Data for this task.
———

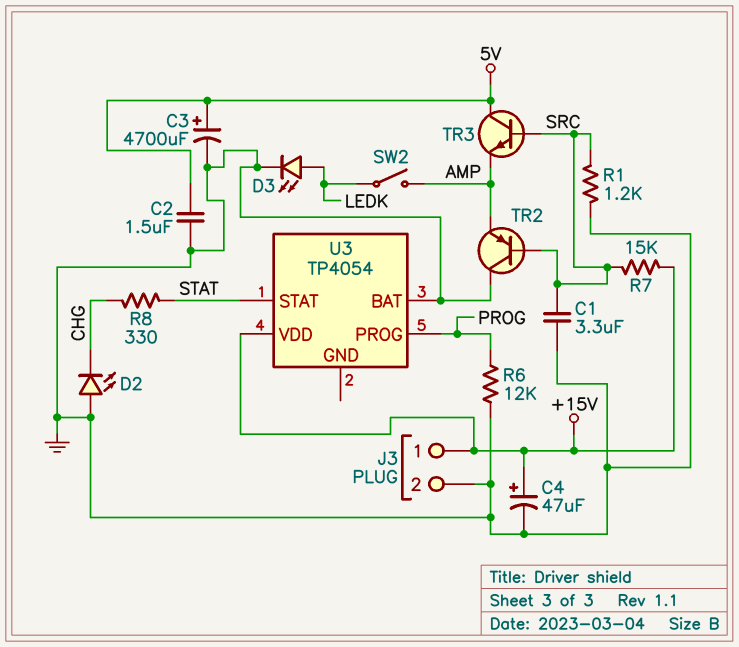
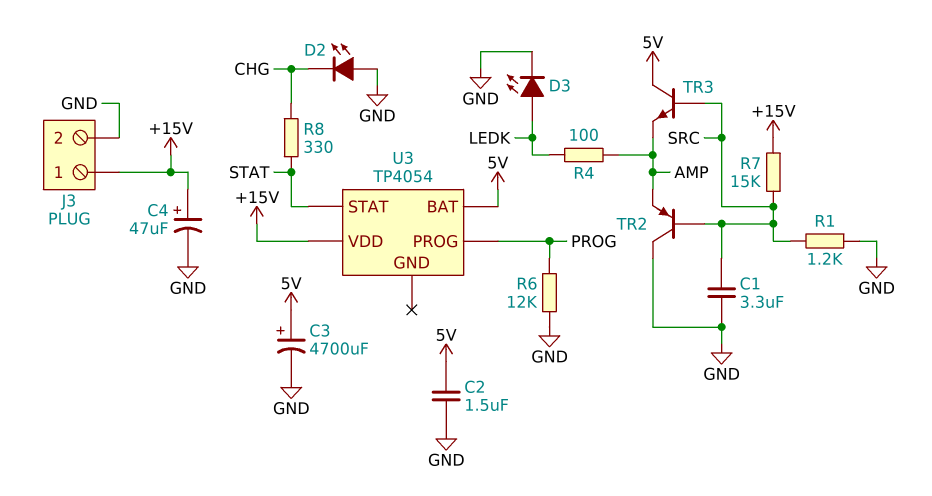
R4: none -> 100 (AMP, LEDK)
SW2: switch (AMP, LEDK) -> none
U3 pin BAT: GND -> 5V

———

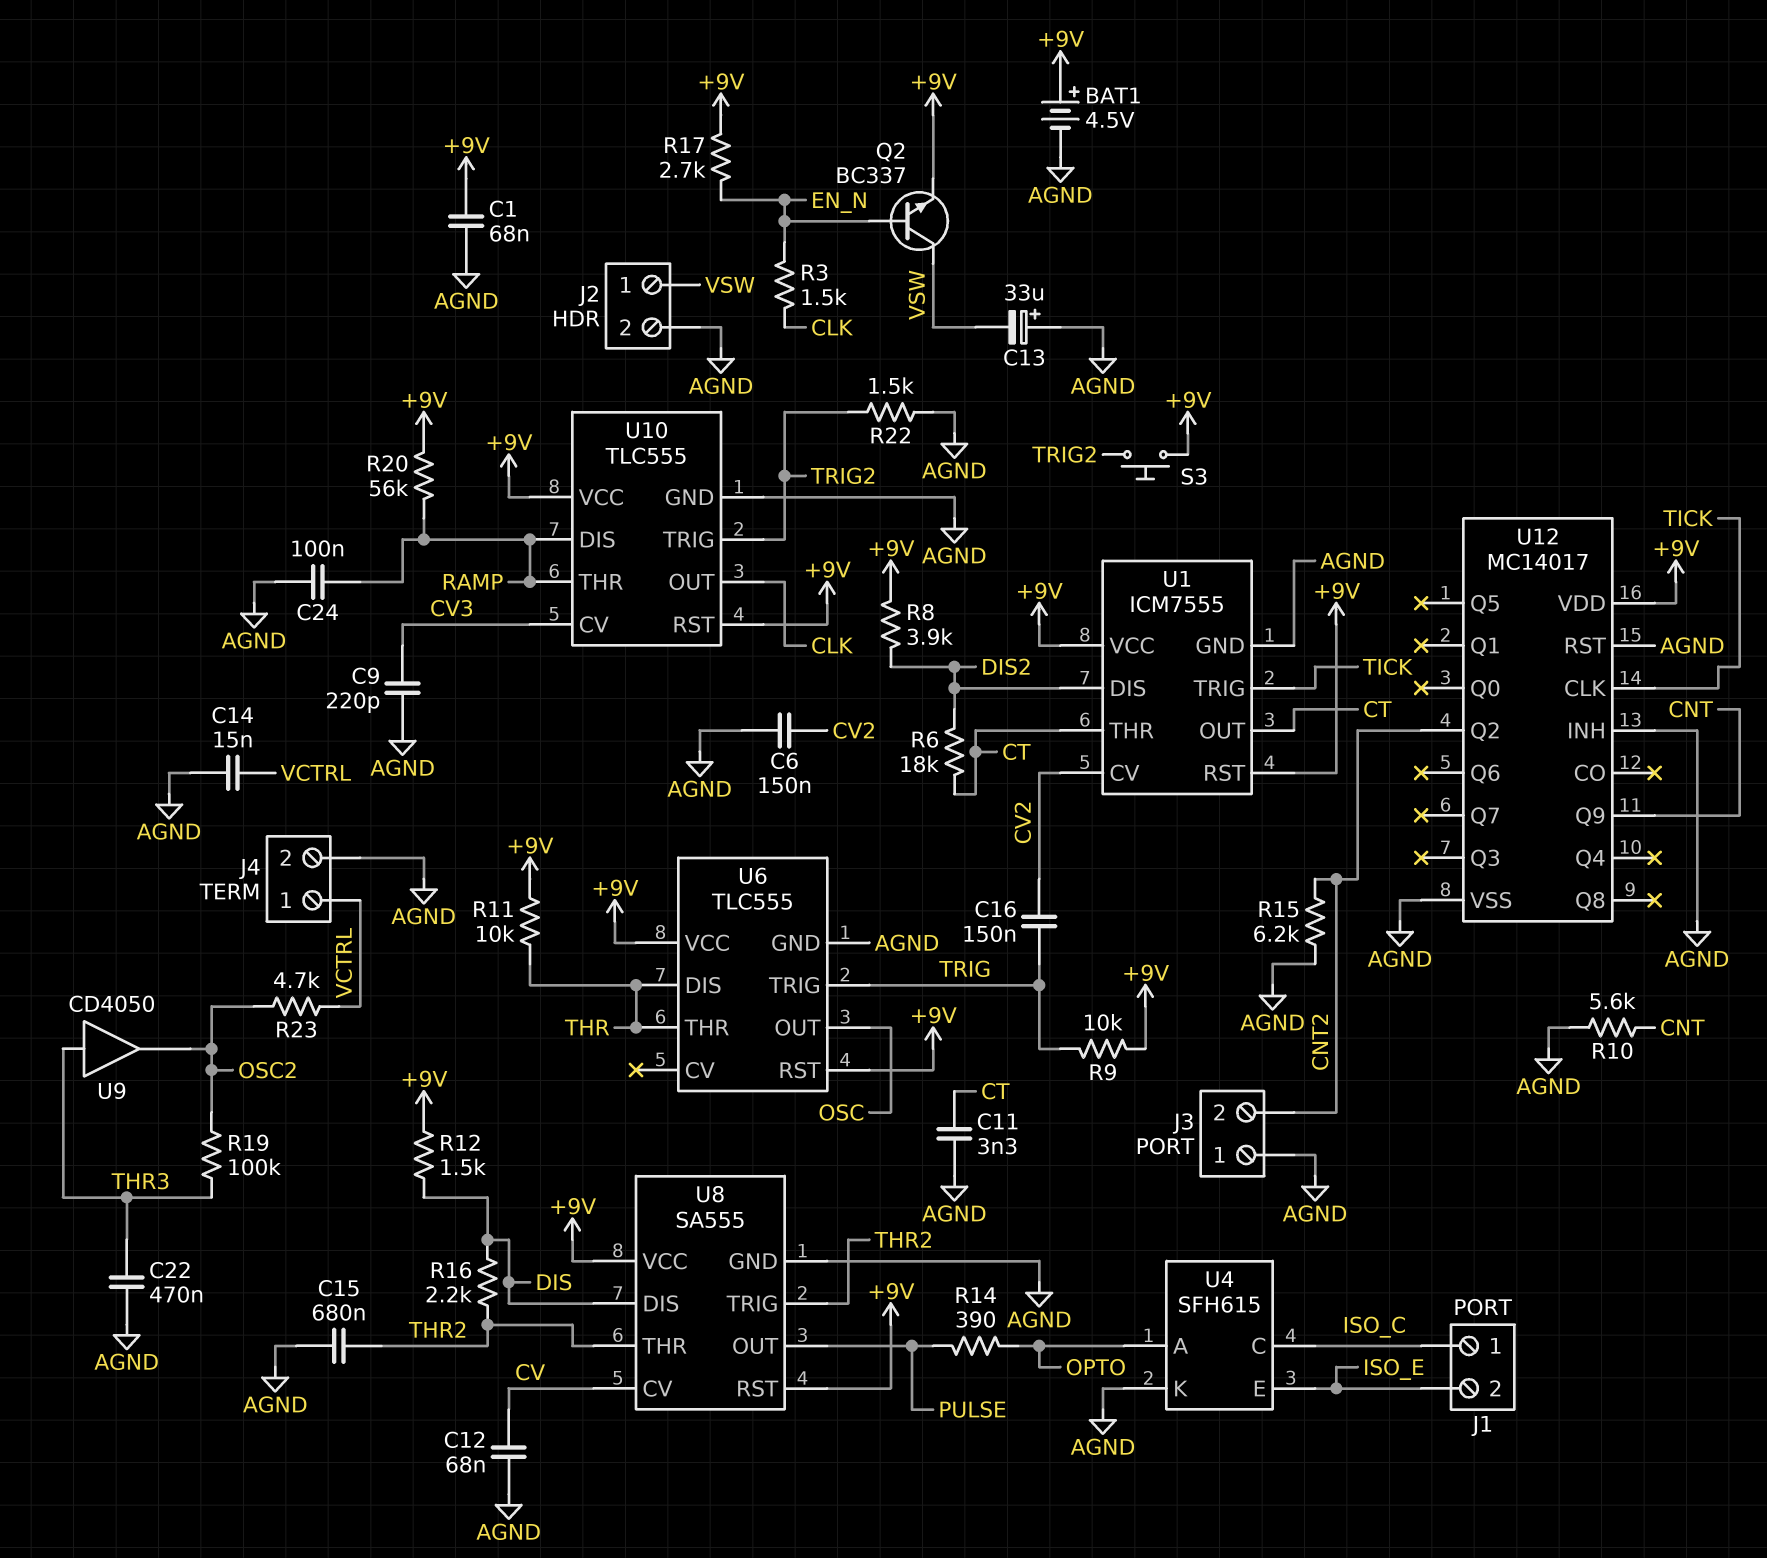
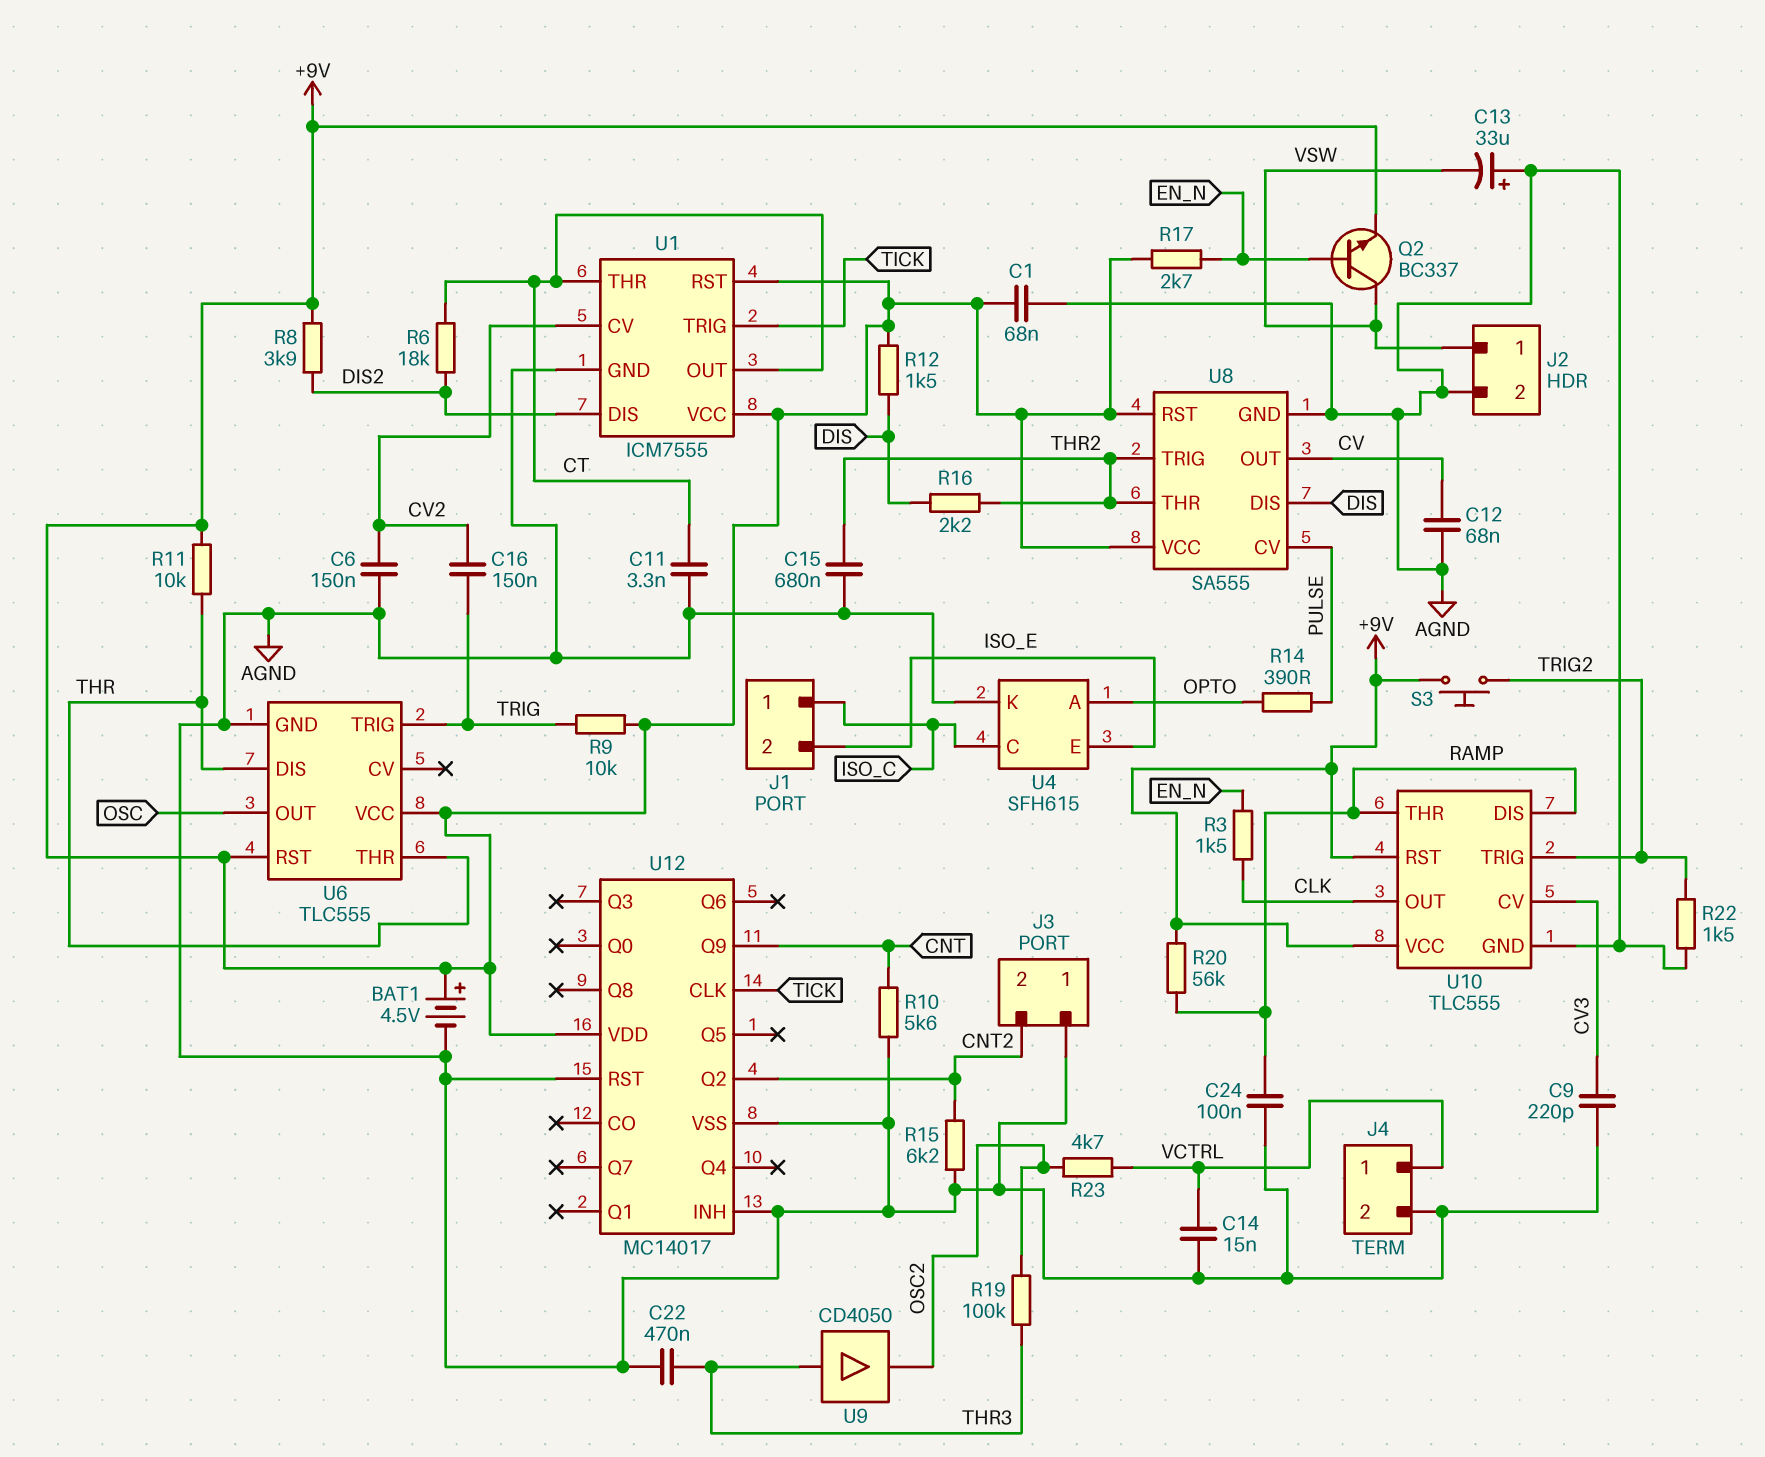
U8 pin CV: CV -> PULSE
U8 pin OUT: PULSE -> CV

———

What you will do.
Only the lines above from the line with "R4: none -> 100 (AMP, LEDK)" to the line with "U3 pin BAT: GND -> 5V", those two lines included, should be reproduced exactly.

Task solution.
R4: none -> 100 (AMP, LEDK)
SW2: switch (AMP, LEDK) -> none
U3 pin BAT: GND -> 5V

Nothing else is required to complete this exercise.